[Dataset items]
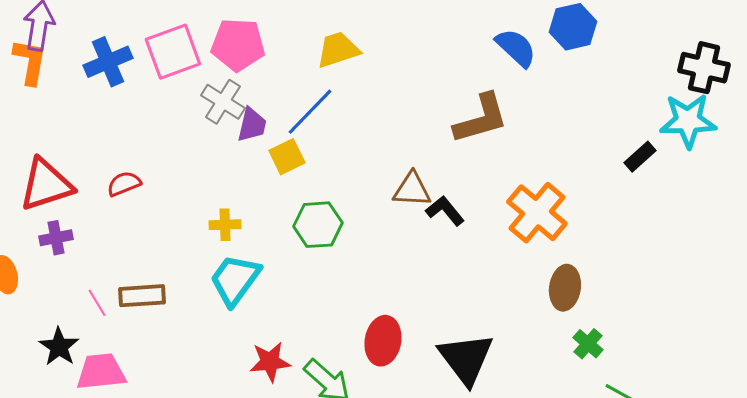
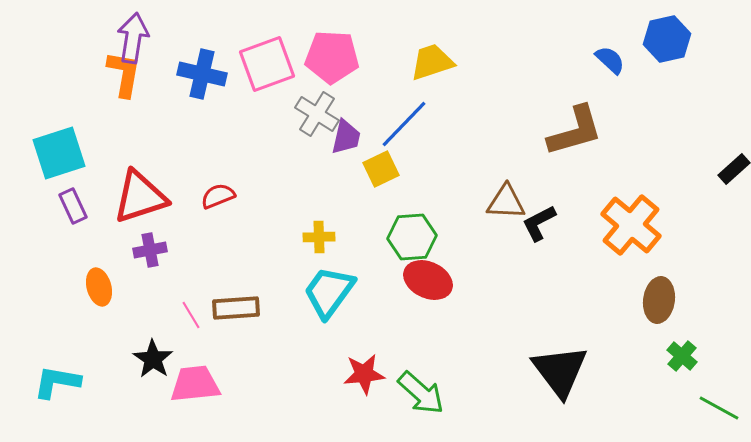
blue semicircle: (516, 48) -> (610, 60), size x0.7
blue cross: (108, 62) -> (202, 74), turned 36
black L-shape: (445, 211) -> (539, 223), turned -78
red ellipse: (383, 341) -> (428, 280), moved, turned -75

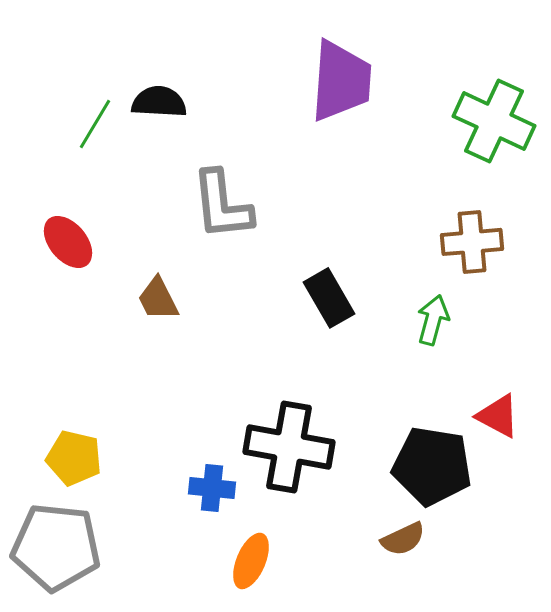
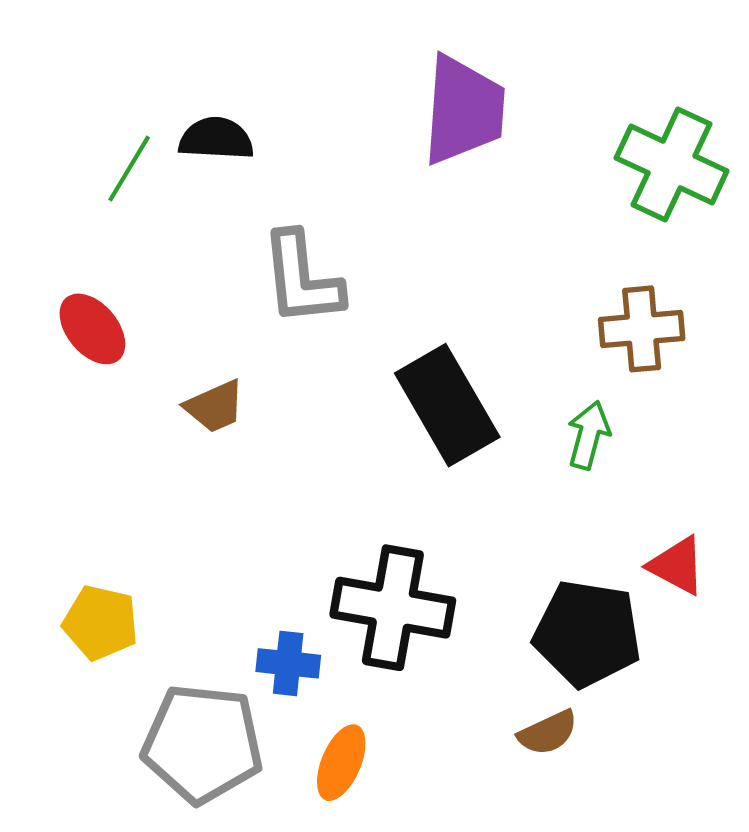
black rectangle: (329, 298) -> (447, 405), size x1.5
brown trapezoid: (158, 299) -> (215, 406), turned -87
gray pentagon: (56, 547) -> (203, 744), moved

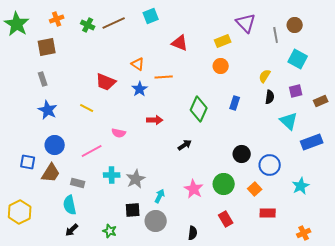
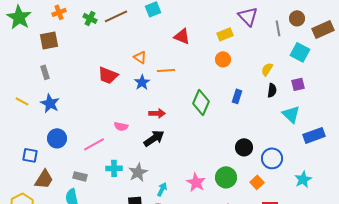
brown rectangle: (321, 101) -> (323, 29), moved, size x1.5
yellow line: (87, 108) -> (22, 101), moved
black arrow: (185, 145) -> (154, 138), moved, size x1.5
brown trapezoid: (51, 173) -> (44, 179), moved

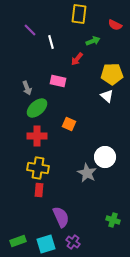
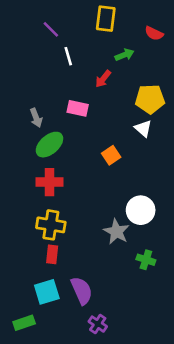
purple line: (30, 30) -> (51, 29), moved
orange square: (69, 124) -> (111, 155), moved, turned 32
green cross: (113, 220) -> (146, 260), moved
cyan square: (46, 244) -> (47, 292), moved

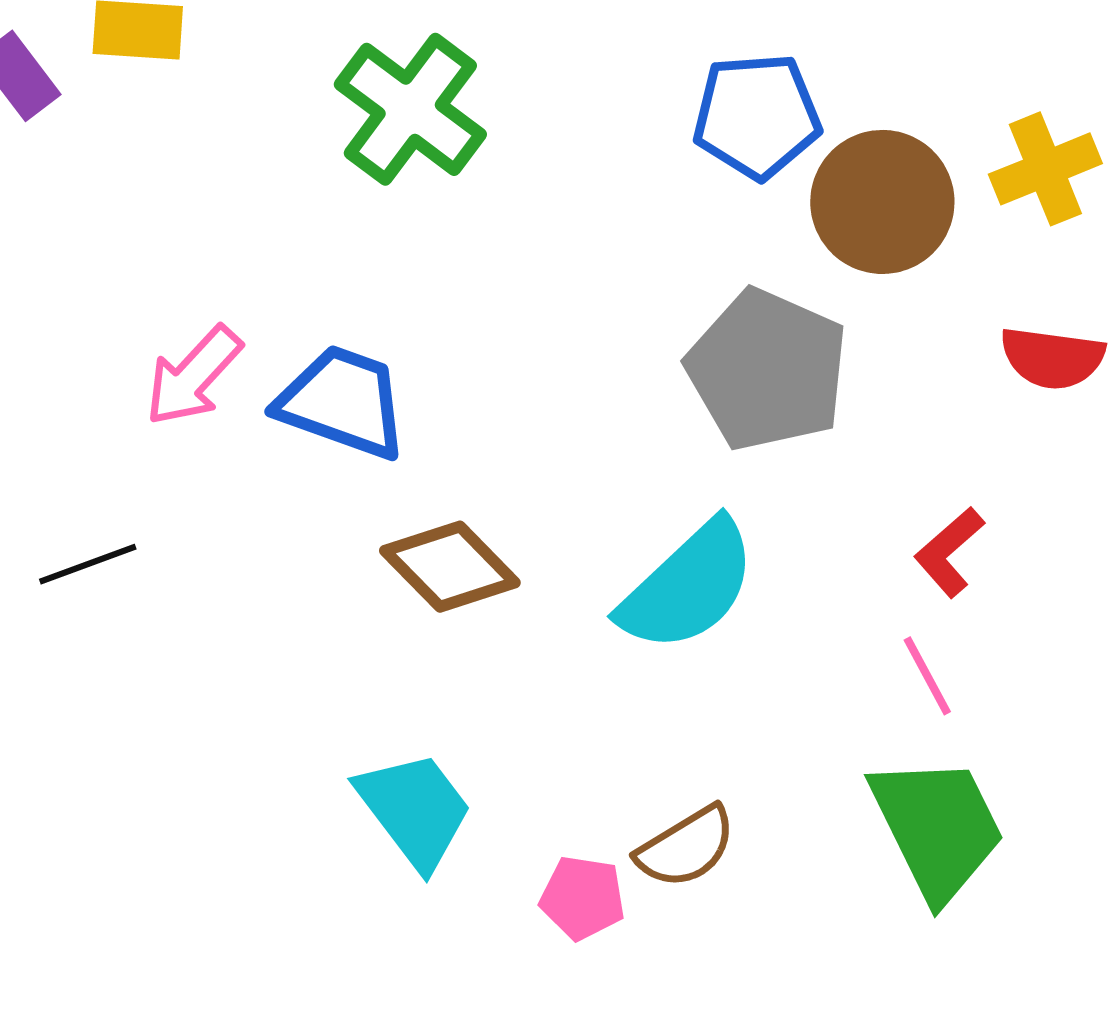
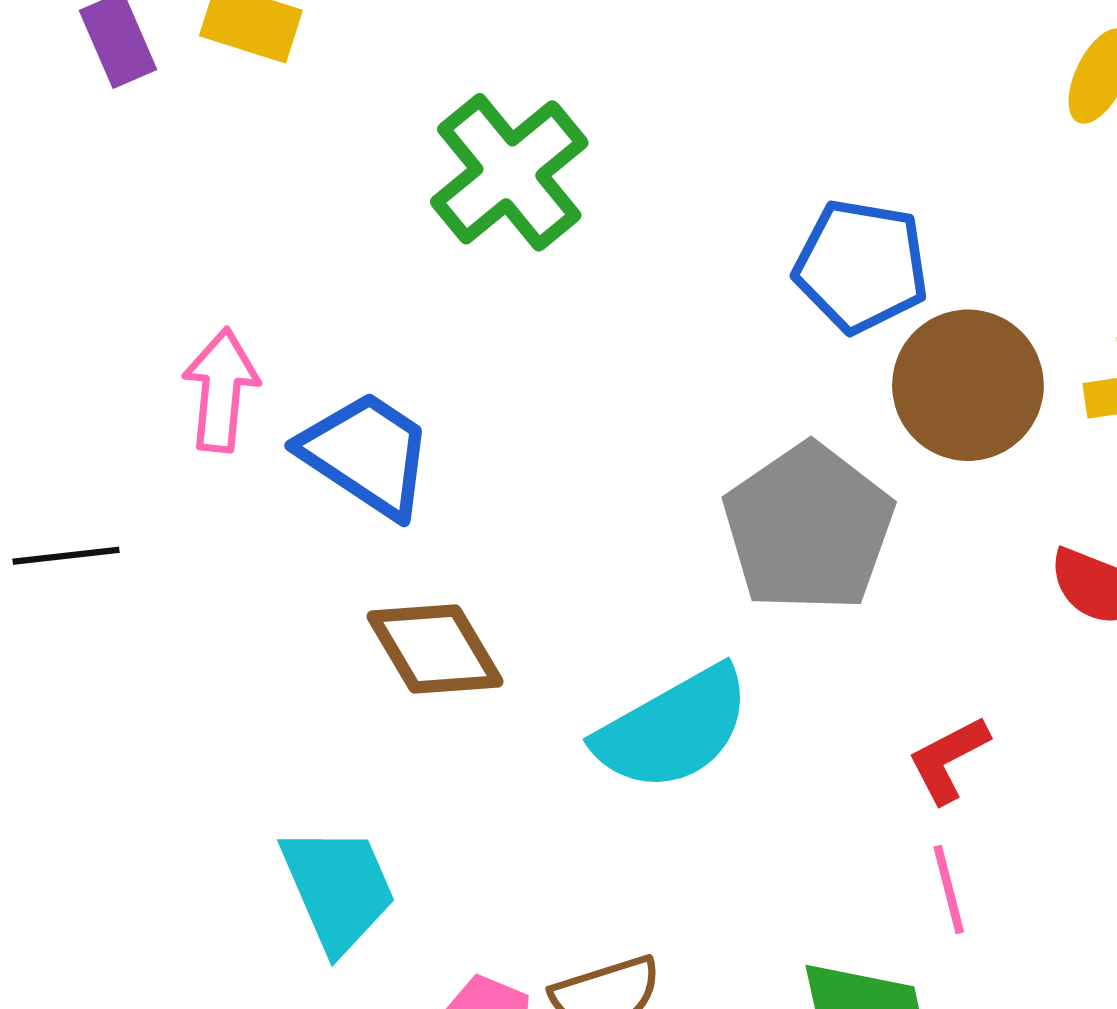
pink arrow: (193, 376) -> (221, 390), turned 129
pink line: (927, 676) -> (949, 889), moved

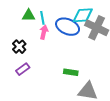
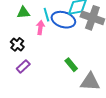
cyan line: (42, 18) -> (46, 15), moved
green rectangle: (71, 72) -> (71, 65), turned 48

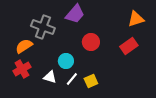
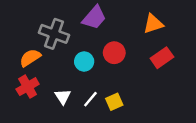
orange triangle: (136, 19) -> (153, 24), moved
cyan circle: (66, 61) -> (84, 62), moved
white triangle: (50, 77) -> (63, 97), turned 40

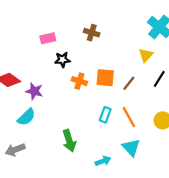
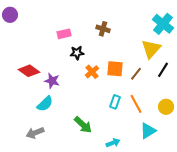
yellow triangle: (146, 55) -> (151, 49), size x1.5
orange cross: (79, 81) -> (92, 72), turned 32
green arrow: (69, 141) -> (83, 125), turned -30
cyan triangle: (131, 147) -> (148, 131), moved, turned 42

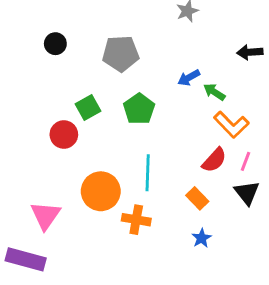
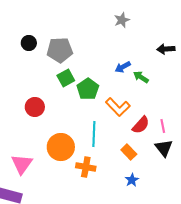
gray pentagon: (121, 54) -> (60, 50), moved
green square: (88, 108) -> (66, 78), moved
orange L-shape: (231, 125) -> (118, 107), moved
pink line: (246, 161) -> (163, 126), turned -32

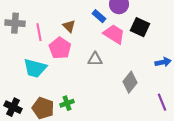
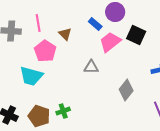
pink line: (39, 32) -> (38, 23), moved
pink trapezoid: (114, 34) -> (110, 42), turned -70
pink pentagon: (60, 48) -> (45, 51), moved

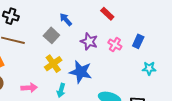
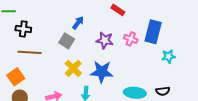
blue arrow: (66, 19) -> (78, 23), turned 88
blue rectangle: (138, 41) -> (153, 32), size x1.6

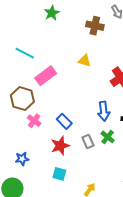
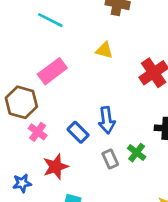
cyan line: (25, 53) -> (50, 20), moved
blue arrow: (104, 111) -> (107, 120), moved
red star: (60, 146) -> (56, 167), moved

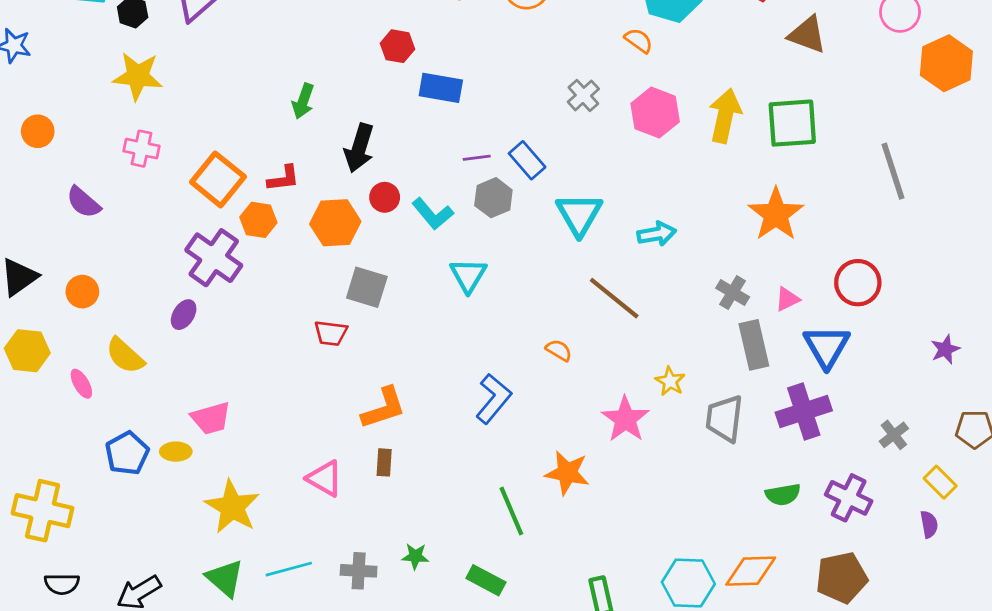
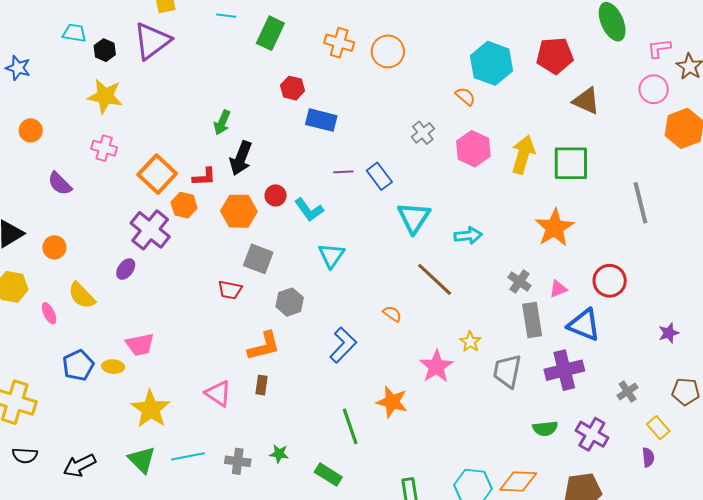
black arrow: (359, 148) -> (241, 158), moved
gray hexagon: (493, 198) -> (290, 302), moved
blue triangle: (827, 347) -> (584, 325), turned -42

Task brief :: Wherever the word "green" turns up in a line of the entries above, copy that line.

Solution to the problem ::
green cross: (113, 220) -> (146, 260), moved
green rectangle: (71, 72) -> (71, 65), turned 48
green arrow: (69, 141) -> (83, 125), turned -30
green square: (88, 108) -> (66, 78), moved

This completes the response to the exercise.